DATASET ENTRIES:
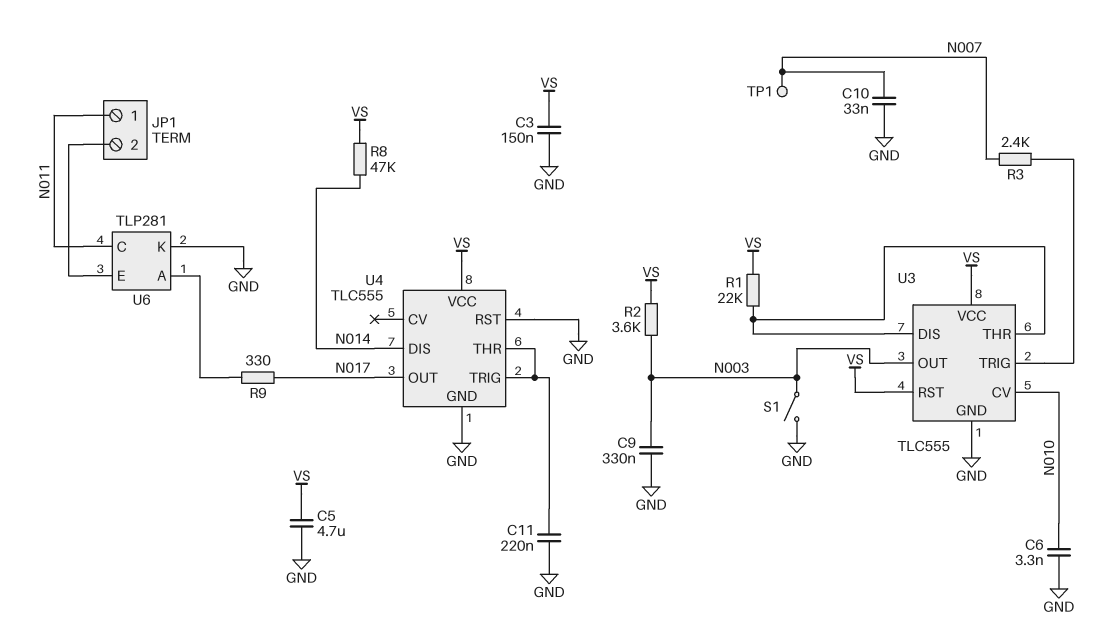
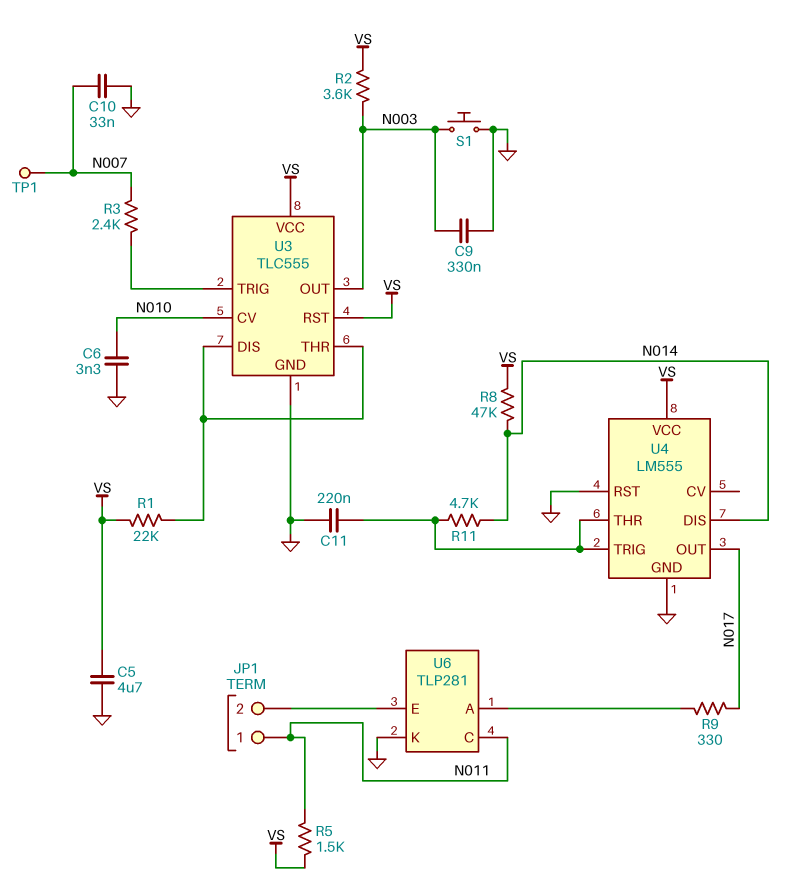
C3: 150nF (GND, VS) -> none
R5: none -> 1.5k (N011, VS)
R11: none -> 4.7k (N014, U4/THR)
S1: switch (GND, N003) -> button (GND, N003)
U4: TLC555 -> LM555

WHAT TO WORK ON:
Check each line of the data above for the word "none", then state how many lines have it. Give the number alone.

FINAL ANSWER:
3